→ **Records excerpted from a collection**:
** BEGIN **
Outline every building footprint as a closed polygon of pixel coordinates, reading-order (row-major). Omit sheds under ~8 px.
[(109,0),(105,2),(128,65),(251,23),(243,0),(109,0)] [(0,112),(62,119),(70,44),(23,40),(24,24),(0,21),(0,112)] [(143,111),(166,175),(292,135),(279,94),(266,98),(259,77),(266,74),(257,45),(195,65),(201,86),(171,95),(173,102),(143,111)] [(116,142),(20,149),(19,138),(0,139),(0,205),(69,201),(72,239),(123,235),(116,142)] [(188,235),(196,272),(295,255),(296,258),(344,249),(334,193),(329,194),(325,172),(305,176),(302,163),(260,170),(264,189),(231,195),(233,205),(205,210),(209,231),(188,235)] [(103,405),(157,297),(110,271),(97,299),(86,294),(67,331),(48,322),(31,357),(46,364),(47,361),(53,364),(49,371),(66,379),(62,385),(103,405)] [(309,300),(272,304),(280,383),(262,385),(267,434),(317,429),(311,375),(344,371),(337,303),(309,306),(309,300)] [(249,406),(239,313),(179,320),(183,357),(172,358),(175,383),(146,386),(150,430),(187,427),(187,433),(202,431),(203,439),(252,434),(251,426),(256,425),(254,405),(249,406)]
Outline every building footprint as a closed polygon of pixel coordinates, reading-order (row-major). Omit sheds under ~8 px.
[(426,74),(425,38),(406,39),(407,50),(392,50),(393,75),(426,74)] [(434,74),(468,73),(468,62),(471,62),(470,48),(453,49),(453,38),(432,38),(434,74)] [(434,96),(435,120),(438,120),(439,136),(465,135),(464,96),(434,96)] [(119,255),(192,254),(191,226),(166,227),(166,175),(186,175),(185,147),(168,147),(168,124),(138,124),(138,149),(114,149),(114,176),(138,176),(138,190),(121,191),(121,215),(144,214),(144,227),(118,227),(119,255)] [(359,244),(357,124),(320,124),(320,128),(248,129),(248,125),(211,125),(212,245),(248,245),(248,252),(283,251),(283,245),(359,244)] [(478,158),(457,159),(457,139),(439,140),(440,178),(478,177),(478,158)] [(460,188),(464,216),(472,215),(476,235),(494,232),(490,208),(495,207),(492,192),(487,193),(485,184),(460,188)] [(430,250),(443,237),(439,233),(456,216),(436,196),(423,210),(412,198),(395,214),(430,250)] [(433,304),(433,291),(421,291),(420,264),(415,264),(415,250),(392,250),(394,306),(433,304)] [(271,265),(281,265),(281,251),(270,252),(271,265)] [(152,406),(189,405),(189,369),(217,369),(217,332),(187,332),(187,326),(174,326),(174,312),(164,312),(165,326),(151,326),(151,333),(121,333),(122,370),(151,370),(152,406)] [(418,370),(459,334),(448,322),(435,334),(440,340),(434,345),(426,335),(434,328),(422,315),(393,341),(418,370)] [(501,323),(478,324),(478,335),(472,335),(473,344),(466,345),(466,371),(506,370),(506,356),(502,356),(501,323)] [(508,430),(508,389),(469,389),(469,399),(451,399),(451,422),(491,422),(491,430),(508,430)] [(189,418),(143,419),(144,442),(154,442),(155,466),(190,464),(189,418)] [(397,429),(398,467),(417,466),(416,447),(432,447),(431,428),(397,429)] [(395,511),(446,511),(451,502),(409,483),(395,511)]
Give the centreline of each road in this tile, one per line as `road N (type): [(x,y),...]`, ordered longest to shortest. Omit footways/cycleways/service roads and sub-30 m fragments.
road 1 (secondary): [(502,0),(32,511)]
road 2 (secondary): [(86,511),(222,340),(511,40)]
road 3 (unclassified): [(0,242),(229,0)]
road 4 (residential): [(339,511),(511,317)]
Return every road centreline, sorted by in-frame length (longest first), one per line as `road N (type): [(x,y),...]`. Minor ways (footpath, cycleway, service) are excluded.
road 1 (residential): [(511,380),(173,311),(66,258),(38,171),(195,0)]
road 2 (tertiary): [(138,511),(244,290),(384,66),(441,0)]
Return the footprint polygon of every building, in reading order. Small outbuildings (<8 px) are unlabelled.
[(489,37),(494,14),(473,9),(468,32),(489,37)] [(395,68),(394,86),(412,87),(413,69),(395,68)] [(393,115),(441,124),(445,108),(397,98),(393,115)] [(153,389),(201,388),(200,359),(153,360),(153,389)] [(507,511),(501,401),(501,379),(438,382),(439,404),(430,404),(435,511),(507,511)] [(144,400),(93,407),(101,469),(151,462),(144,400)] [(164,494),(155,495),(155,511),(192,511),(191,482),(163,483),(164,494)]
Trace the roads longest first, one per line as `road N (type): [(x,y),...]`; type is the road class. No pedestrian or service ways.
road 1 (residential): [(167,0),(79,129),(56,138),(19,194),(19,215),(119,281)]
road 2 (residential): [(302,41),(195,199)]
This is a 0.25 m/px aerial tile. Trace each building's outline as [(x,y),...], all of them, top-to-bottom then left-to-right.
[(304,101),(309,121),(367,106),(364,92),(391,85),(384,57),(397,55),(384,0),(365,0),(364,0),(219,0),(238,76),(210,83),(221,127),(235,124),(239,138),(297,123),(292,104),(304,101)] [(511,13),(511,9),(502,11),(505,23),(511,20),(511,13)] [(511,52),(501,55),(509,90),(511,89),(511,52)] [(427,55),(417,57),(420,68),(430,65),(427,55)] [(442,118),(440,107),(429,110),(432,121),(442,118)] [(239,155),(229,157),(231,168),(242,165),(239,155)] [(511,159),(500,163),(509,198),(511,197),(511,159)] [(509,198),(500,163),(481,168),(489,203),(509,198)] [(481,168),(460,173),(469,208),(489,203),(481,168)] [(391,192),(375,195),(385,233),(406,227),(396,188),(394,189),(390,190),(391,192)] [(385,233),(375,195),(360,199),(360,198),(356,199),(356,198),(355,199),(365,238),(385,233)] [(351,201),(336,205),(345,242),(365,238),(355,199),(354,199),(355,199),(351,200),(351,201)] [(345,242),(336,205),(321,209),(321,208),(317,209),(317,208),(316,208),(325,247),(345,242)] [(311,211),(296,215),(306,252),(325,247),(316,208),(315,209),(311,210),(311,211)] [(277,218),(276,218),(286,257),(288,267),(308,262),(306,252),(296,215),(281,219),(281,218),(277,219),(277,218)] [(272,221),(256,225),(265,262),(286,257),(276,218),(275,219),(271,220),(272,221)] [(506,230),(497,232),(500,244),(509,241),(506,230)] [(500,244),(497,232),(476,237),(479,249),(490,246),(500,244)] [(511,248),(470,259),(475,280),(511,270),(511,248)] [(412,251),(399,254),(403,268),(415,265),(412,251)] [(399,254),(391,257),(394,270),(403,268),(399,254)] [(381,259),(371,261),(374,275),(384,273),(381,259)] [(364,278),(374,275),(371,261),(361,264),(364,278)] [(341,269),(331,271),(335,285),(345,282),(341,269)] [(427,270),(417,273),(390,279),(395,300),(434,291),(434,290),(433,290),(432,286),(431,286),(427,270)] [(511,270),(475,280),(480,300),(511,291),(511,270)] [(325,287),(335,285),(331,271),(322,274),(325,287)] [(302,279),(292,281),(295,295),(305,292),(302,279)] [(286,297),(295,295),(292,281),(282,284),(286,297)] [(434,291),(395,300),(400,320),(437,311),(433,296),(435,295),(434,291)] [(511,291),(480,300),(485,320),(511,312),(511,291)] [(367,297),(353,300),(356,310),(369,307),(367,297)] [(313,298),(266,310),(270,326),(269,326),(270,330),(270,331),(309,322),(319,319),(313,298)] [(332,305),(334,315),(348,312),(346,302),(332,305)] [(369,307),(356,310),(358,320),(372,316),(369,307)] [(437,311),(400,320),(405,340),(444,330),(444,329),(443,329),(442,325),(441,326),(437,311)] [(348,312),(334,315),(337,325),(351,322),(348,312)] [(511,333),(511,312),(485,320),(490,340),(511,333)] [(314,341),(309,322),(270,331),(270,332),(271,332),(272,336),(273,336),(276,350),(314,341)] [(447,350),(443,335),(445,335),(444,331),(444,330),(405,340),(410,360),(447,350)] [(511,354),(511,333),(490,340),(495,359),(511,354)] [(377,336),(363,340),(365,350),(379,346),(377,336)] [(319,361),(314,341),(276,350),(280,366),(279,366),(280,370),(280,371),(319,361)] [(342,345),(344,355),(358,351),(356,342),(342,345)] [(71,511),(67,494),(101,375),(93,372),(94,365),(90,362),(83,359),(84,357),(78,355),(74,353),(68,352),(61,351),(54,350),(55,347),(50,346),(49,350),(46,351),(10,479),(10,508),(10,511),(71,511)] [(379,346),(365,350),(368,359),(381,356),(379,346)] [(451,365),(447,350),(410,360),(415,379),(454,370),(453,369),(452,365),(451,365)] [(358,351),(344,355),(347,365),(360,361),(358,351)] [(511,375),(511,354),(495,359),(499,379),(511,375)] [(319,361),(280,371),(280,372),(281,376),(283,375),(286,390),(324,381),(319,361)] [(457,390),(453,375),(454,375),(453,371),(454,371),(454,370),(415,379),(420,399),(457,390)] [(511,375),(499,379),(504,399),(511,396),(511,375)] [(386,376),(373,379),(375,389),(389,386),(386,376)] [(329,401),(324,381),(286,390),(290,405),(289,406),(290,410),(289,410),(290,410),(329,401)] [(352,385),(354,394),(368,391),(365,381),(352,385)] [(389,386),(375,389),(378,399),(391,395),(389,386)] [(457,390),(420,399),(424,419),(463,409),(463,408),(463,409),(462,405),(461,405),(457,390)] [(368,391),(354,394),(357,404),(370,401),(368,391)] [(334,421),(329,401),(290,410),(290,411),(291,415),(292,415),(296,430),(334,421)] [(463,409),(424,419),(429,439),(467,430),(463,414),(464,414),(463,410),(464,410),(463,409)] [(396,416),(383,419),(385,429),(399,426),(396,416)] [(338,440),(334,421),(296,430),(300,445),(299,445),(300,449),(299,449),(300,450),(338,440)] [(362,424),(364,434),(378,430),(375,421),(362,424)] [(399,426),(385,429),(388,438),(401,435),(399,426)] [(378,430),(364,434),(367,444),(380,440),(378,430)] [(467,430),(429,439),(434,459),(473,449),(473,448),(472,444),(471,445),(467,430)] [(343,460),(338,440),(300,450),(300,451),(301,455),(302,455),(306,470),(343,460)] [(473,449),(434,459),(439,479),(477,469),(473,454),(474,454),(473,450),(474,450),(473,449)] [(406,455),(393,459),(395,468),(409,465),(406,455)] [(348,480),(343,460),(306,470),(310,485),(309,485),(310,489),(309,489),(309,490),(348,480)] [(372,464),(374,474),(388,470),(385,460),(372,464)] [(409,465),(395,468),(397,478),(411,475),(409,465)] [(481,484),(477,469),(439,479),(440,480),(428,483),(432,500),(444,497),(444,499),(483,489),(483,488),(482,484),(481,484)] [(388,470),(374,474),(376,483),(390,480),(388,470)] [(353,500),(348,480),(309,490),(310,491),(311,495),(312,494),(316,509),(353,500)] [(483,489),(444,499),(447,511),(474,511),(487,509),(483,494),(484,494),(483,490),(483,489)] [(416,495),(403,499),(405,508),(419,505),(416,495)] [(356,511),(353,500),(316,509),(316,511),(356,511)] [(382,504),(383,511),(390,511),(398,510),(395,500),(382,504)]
** END **
→ **WRITTEN INSTRUCTION**: How many lines of the data above contain the string "first", with case counting? Give only the number.

→ **ANSWER**: 2